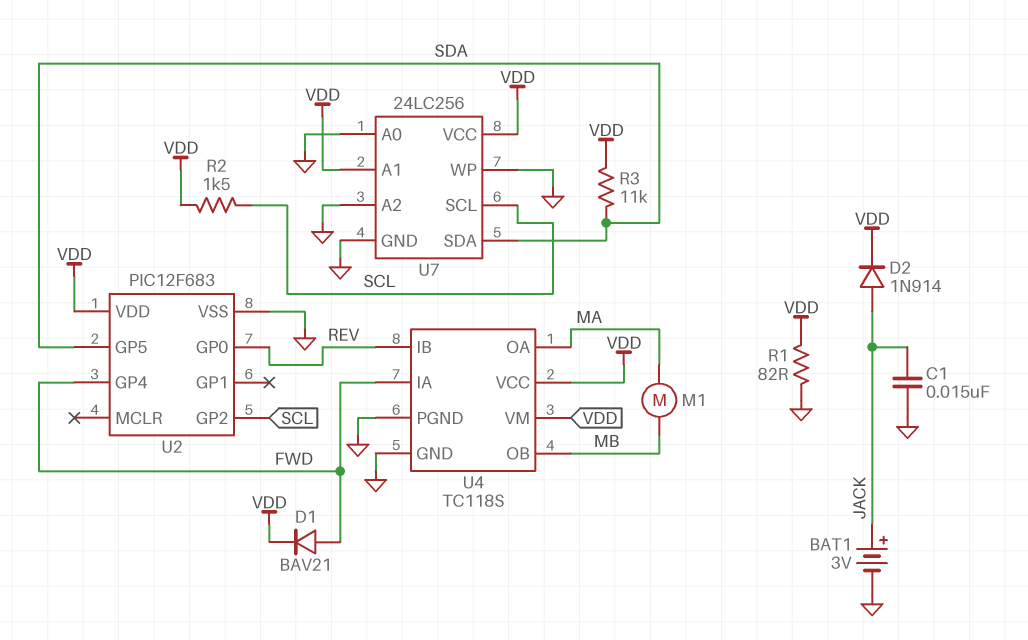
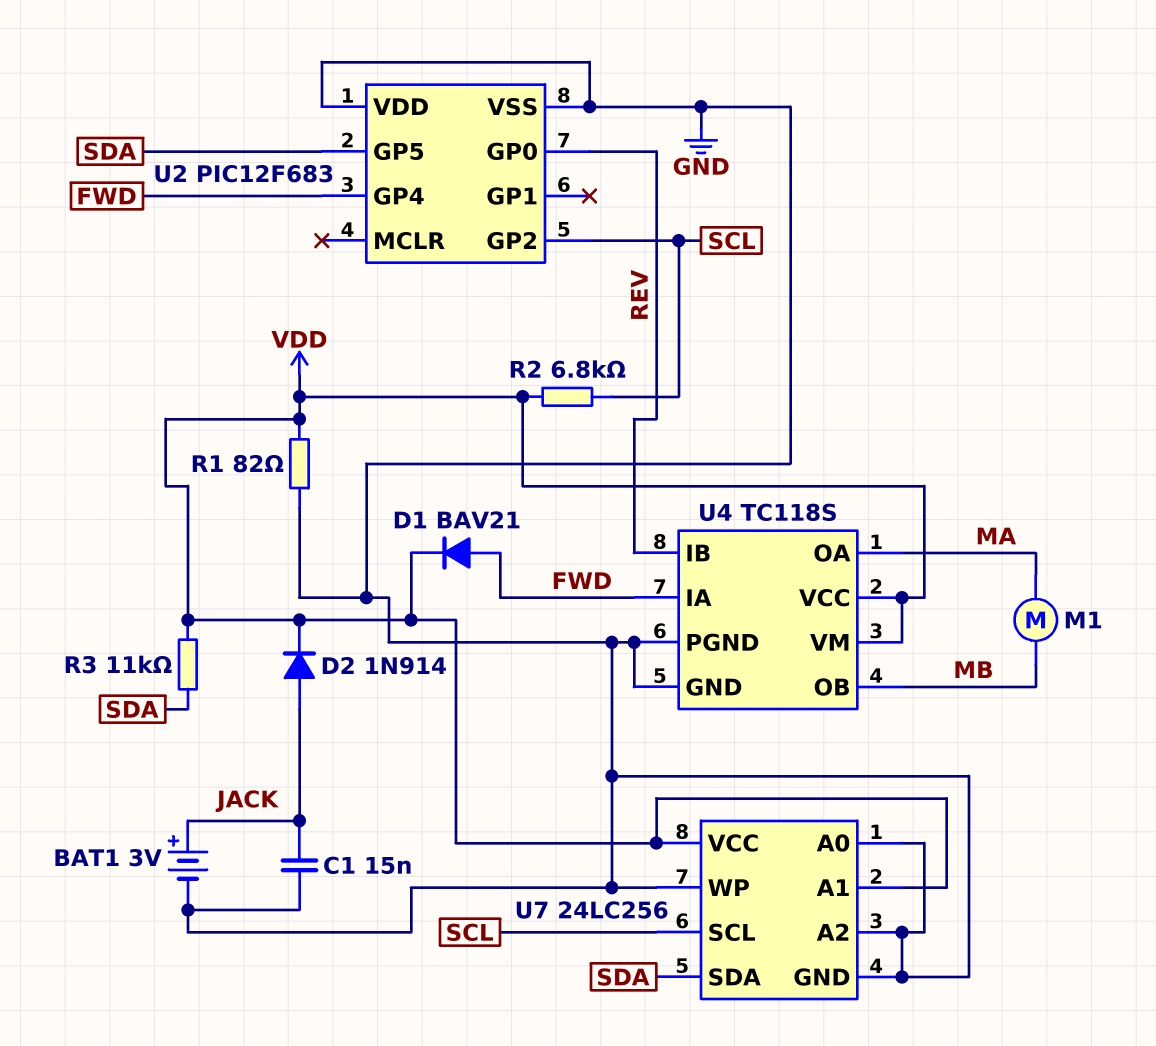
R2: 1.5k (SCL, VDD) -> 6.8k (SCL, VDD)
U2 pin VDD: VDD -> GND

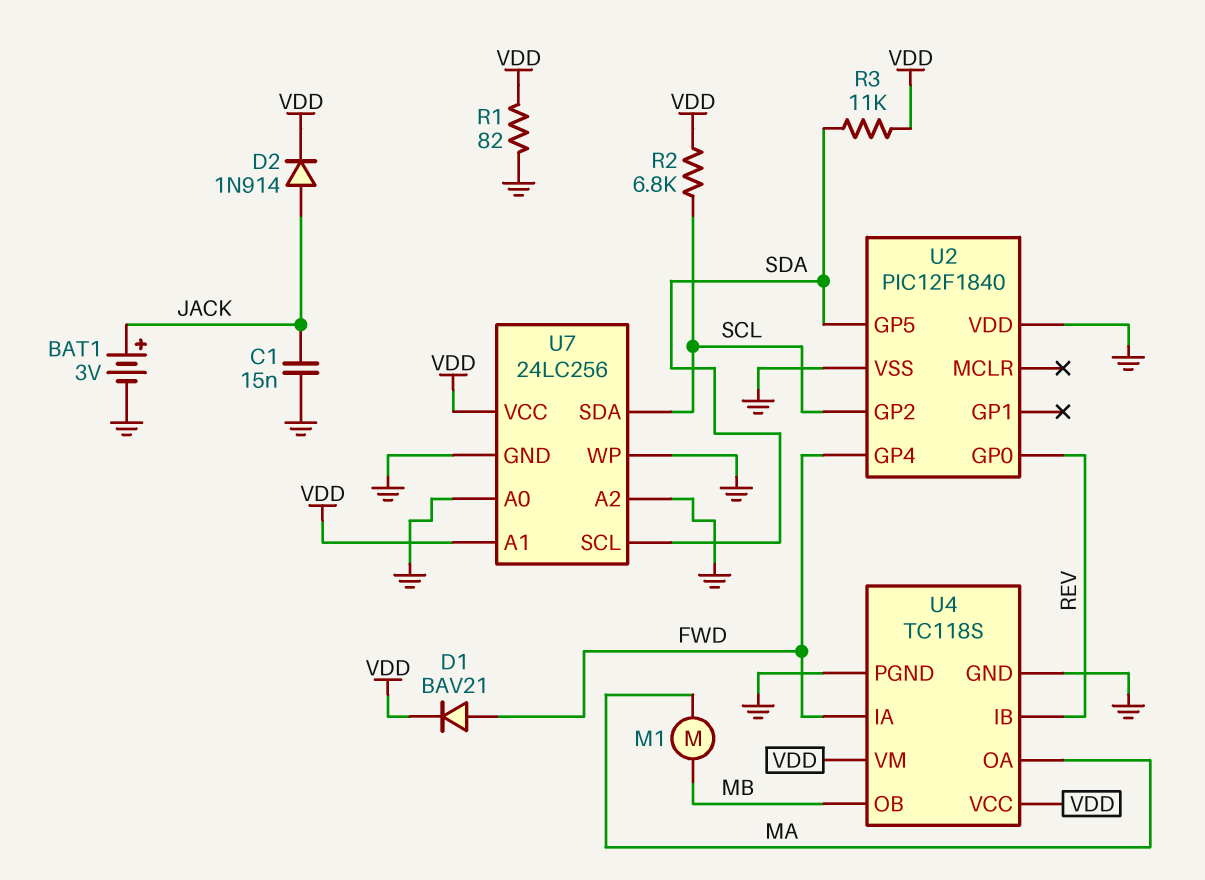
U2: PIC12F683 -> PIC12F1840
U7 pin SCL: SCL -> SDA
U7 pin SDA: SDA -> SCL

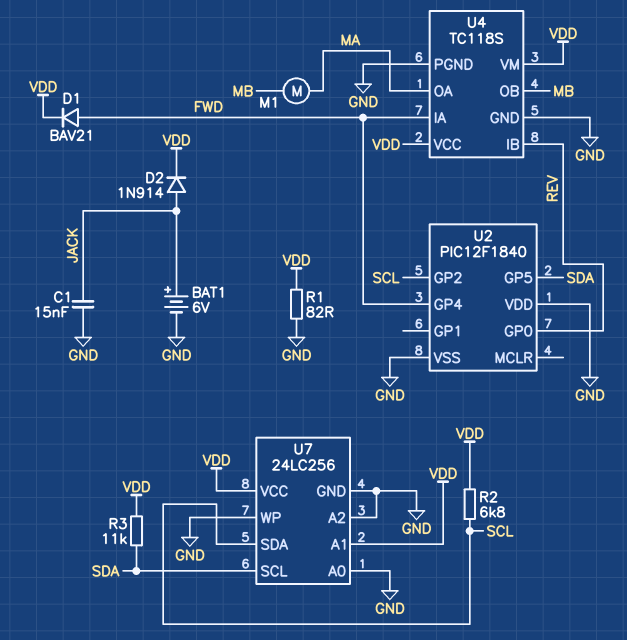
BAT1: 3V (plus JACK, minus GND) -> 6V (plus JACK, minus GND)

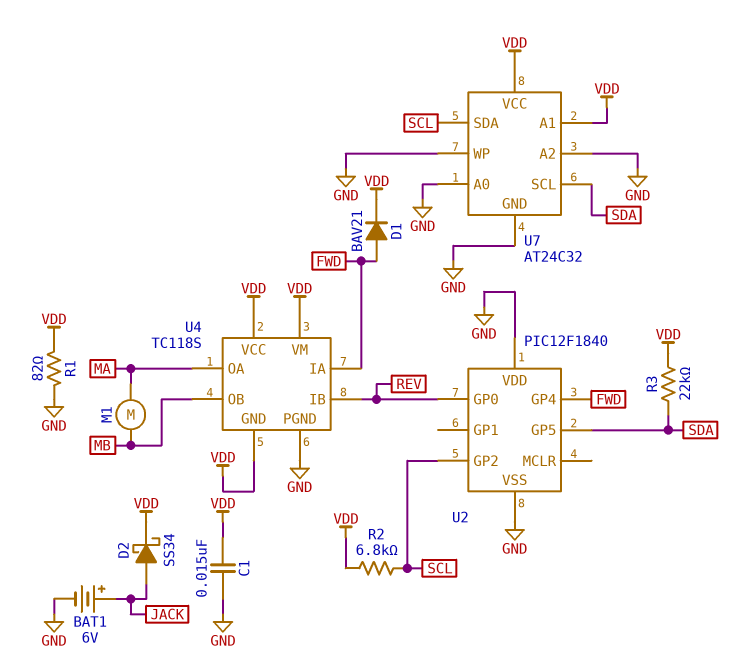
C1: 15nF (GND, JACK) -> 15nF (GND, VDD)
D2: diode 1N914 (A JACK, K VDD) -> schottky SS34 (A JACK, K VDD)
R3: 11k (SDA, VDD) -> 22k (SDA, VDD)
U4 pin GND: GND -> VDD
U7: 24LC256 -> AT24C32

---*---

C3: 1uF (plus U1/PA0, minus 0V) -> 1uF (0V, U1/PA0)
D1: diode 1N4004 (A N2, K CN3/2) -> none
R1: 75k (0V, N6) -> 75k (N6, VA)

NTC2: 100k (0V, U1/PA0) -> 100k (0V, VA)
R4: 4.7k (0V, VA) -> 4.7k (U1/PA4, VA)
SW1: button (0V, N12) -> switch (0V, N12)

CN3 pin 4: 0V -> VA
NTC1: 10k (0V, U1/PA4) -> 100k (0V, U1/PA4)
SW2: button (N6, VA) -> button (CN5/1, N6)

---*---

● REQUIREMENT: Copy verbatim, from the listing above, each line from the one containing "SW1: button (0V, N12) -> switch (0V, N12)" down to the one containing "SW2: button (N6, VA) -> button (CN5/1, N6)", inclusive.

● TASK RESPONSE:
SW1: button (0V, N12) -> switch (0V, N12)

CN3 pin 4: 0V -> VA
NTC1: 10k (0V, U1/PA4) -> 100k (0V, U1/PA4)
SW2: button (N6, VA) -> button (CN5/1, N6)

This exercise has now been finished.